> _DIRECTIONS_
Repeat word for word the opening stretch of the entries, from the first line through the line containing "red brick E4".

____________________

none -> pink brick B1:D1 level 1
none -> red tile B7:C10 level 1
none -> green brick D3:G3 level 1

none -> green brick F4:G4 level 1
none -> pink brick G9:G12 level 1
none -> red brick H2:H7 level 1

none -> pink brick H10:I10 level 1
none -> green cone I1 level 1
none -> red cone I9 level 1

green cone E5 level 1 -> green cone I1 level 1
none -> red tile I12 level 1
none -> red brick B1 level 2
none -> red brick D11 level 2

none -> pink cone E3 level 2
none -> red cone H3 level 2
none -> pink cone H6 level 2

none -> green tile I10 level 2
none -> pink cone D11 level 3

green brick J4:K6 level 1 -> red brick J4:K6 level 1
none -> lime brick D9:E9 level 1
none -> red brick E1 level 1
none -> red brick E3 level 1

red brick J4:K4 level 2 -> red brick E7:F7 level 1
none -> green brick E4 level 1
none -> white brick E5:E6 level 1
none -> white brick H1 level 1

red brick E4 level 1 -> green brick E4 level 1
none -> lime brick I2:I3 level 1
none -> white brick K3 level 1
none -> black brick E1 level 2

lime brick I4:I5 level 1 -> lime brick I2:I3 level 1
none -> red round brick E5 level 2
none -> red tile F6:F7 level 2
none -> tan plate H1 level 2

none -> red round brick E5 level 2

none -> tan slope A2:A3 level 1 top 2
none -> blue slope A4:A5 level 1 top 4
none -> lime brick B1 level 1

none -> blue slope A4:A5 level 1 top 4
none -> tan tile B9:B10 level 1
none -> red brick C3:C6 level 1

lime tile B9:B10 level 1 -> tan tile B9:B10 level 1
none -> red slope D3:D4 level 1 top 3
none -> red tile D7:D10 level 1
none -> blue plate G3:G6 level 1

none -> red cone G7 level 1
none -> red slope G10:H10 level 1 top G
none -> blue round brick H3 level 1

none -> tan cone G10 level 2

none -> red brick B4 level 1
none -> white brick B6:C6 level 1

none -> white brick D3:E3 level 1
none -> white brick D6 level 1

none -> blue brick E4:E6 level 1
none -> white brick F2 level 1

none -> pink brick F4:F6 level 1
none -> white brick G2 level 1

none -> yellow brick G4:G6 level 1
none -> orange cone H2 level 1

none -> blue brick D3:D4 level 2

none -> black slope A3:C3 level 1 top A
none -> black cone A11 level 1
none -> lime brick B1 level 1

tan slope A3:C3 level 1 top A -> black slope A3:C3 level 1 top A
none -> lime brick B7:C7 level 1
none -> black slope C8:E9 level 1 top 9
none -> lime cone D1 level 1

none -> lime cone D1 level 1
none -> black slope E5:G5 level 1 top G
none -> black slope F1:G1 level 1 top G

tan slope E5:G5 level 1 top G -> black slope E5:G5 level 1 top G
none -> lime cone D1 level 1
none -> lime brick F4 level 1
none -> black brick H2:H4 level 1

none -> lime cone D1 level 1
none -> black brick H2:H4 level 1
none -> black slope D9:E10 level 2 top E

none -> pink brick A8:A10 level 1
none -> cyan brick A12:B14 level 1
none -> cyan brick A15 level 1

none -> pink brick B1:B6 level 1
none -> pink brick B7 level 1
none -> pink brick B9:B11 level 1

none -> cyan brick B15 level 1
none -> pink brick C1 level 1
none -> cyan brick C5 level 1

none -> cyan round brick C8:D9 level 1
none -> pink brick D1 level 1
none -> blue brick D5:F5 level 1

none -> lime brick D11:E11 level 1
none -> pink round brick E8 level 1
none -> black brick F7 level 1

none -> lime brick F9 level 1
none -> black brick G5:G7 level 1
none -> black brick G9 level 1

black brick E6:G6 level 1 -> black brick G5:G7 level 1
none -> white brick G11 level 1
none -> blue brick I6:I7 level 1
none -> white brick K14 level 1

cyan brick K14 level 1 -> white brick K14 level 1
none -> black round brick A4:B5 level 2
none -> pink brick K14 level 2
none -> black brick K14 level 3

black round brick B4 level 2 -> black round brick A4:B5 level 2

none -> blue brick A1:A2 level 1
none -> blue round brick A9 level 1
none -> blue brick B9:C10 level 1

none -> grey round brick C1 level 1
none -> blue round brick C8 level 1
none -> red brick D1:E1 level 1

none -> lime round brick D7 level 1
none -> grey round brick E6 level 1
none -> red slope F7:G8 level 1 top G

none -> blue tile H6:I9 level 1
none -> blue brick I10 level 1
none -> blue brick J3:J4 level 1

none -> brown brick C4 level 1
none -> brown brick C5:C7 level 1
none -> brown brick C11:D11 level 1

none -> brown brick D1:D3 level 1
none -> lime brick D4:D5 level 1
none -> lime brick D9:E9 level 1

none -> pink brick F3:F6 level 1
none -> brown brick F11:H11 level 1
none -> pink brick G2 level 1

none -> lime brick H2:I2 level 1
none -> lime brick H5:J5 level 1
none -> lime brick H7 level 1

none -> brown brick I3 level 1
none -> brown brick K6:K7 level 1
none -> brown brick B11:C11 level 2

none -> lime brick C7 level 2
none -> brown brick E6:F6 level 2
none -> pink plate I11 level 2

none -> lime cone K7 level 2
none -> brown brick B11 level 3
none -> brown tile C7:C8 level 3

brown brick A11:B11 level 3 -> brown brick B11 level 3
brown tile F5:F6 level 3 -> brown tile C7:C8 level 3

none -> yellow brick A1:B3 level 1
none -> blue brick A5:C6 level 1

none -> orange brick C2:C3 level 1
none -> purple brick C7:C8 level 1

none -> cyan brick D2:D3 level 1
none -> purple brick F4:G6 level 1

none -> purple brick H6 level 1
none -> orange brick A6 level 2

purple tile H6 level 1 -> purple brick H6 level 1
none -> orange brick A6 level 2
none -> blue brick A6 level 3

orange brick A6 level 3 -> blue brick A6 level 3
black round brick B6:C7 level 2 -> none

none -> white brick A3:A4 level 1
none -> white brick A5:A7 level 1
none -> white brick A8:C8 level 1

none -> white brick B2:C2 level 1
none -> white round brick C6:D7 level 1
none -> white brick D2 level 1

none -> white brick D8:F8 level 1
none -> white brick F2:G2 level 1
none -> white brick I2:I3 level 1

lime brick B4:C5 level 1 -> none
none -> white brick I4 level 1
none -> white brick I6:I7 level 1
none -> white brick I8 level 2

____________________

> _TASK ANSWER_
none -> pink brick B1:D1 level 1
none -> red tile B7:C10 level 1
none -> green brick D3:G3 level 1

none -> green brick F4:G4 level 1
none -> pink brick G9:G12 level 1
none -> red brick H2:H7 level 1

none -> pink brick H10:I10 level 1
none -> green cone I1 level 1
none -> red cone I9 level 1

green cone E5 level 1 -> green cone I1 level 1
none -> red tile I12 level 1
none -> red brick B1 level 2
none -> red brick D11 level 2

none -> pink cone E3 level 2
none -> red cone H3 level 2
none -> pink cone H6 level 2

none -> green tile I10 level 2
none -> pink cone D11 level 3

green brick J4:K6 level 1 -> red brick J4:K6 level 1
none -> lime brick D9:E9 level 1
none -> red brick E1 level 1
none -> red brick E3 level 1

red brick J4:K4 level 2 -> red brick E7:F7 level 1
none -> green brick E4 level 1
none -> white brick E5:E6 level 1
none -> white brick H1 level 1

red brick E4 level 1 -> green brick E4 level 1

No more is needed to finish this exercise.